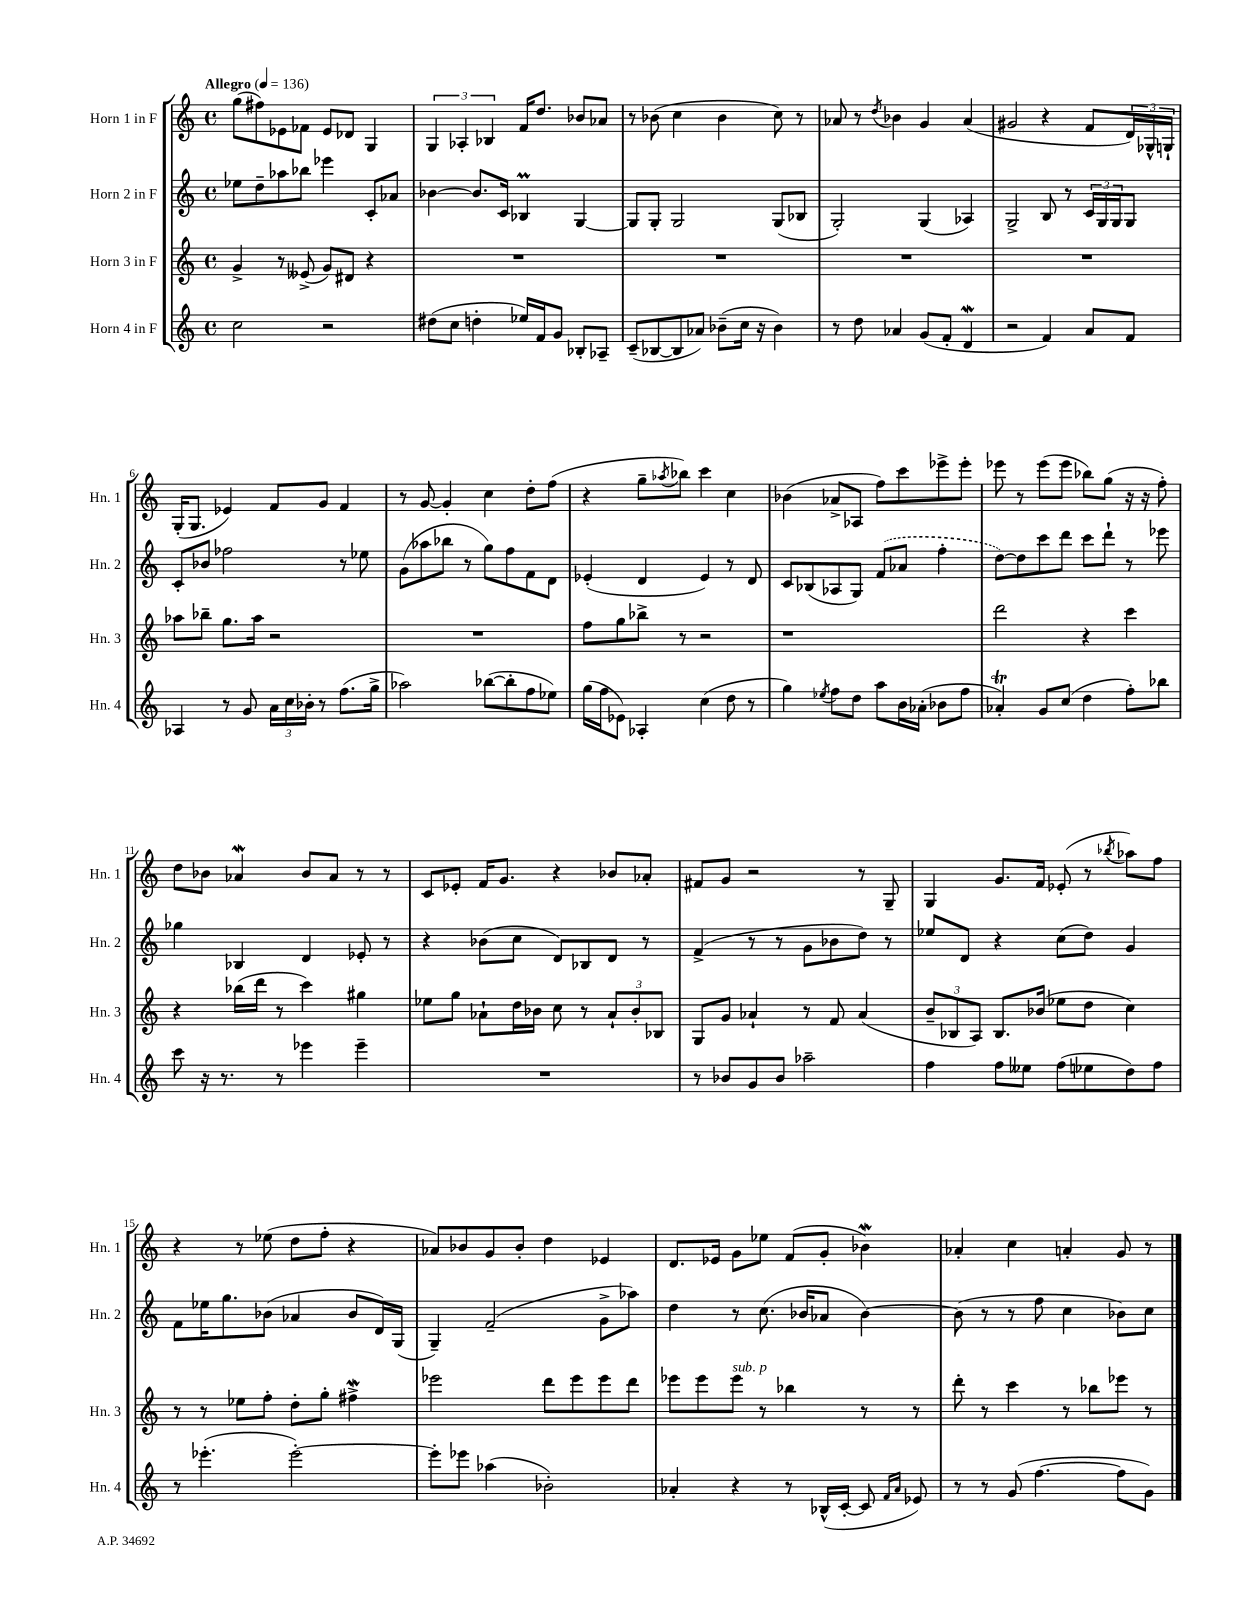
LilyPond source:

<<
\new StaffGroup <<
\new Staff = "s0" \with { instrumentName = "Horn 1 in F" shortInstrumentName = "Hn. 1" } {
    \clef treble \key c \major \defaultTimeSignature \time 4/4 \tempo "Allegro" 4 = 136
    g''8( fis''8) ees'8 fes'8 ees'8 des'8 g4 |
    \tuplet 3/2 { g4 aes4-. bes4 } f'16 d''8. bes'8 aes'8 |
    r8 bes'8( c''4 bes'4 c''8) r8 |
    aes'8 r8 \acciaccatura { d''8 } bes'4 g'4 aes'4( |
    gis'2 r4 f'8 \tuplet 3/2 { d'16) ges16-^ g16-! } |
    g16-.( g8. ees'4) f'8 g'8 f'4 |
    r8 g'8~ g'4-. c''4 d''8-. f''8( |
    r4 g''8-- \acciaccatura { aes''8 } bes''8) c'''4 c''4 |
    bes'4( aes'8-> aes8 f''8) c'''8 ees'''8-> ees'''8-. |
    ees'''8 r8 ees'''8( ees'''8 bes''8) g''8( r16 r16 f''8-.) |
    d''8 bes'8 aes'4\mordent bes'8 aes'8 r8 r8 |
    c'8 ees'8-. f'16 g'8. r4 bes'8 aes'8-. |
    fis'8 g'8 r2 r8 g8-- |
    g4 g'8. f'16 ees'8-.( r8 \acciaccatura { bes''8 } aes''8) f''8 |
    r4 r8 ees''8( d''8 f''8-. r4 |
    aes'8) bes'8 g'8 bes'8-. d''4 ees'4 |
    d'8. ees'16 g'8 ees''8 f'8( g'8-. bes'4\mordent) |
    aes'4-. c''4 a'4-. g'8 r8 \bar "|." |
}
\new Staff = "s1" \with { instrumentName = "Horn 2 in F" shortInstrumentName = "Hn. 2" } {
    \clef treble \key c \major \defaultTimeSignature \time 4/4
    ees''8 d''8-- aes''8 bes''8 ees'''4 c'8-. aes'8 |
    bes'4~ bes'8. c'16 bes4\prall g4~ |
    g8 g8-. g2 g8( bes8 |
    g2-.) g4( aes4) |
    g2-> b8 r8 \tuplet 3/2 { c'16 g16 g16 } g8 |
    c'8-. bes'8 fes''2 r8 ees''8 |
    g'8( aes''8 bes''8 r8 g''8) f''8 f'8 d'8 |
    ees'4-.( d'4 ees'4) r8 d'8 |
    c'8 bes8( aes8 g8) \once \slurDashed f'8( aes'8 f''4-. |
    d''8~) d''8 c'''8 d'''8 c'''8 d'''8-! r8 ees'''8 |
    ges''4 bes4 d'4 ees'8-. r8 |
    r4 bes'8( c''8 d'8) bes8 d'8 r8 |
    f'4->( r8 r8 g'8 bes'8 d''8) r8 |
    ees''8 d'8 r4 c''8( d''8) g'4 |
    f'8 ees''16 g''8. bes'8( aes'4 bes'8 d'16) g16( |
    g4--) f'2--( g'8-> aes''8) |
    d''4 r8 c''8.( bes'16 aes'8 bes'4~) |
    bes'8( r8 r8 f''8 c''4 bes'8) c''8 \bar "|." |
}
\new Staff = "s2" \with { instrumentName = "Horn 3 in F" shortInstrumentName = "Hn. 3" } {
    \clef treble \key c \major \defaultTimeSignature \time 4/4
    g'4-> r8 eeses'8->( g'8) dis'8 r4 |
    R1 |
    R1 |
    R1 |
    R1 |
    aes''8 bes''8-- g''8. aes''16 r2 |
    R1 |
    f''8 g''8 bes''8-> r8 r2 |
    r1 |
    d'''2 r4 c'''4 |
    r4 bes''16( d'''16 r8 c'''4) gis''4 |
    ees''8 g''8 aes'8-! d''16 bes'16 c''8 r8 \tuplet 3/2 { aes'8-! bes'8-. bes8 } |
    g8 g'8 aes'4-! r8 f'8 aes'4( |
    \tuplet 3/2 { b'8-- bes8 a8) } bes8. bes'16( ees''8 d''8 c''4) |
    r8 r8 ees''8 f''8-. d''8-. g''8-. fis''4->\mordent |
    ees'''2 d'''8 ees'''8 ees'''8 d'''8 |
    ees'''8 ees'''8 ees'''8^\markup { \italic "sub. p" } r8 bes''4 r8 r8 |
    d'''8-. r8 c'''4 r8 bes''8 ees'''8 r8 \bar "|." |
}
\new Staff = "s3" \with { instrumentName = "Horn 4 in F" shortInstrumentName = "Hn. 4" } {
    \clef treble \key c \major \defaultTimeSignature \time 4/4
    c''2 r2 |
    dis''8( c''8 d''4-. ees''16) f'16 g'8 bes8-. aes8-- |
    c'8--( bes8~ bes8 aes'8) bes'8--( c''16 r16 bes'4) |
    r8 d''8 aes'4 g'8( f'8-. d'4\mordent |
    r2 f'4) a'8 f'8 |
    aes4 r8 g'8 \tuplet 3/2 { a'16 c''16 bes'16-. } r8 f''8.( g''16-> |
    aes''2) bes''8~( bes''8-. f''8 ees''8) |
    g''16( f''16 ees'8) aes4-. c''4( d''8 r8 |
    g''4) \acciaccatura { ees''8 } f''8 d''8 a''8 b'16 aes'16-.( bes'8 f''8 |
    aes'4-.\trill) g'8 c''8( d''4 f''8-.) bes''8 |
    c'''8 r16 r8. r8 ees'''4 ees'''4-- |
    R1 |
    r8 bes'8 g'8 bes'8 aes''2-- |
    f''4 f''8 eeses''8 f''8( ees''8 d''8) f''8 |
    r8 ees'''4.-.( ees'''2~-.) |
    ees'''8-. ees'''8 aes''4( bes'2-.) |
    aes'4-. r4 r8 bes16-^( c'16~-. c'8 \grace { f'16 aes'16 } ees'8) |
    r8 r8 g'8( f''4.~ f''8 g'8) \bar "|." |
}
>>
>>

...

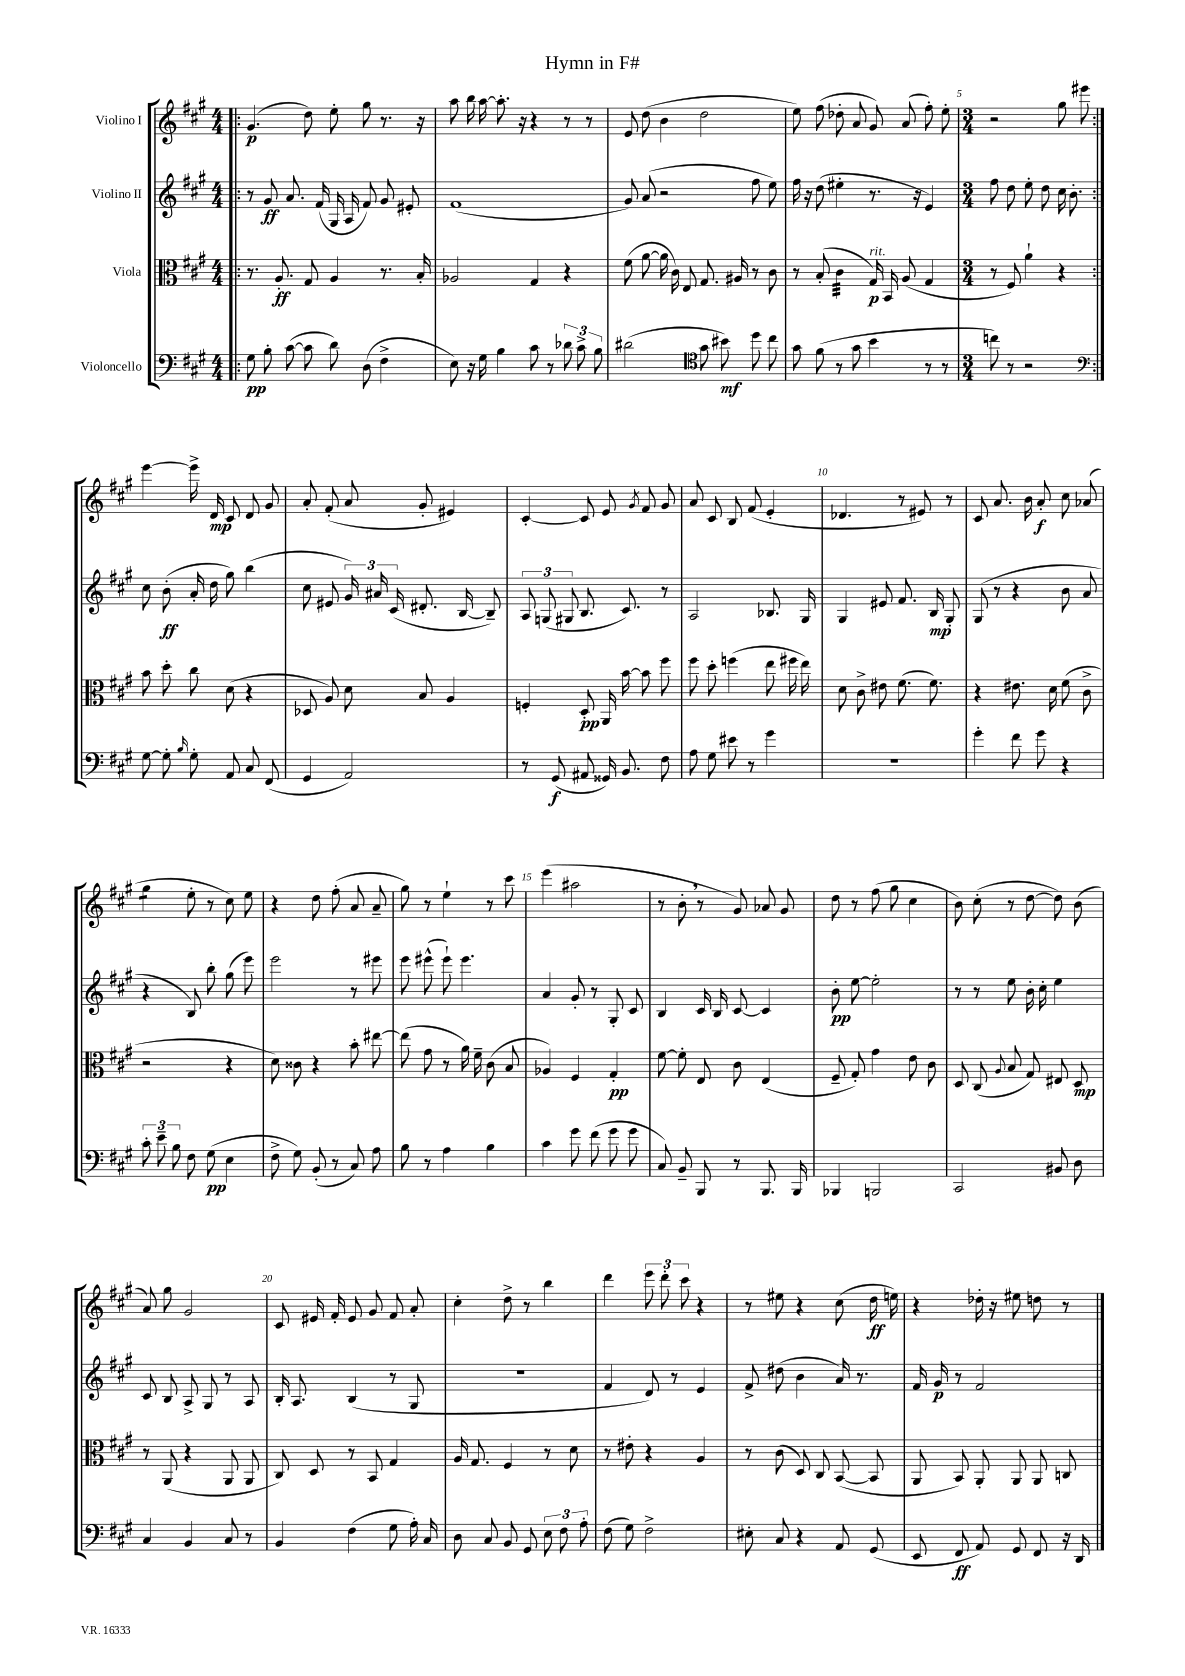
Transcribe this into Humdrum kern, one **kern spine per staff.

• [Work to complete]:
Which lines of the listing above contain the string "with"? Pull out each such line and copy it, matching case exactly.

• [Exercise solution]:
\new Staff = "s0" \with { instrumentName = "Horn 1 in F" shortInstrumentName = "Hn. 1" } {
\new Staff = "s1" \with { instrumentName = "Horn 2 in F" shortInstrumentName = "Hn. 2" } {
\new Staff = "s2" \with { instrumentName = "Horn 3 in F" shortInstrumentName = "Hn. 3" } {
\new Staff = "s3" \with { instrumentName = "Horn 4 in F" shortInstrumentName = "Hn. 4" } {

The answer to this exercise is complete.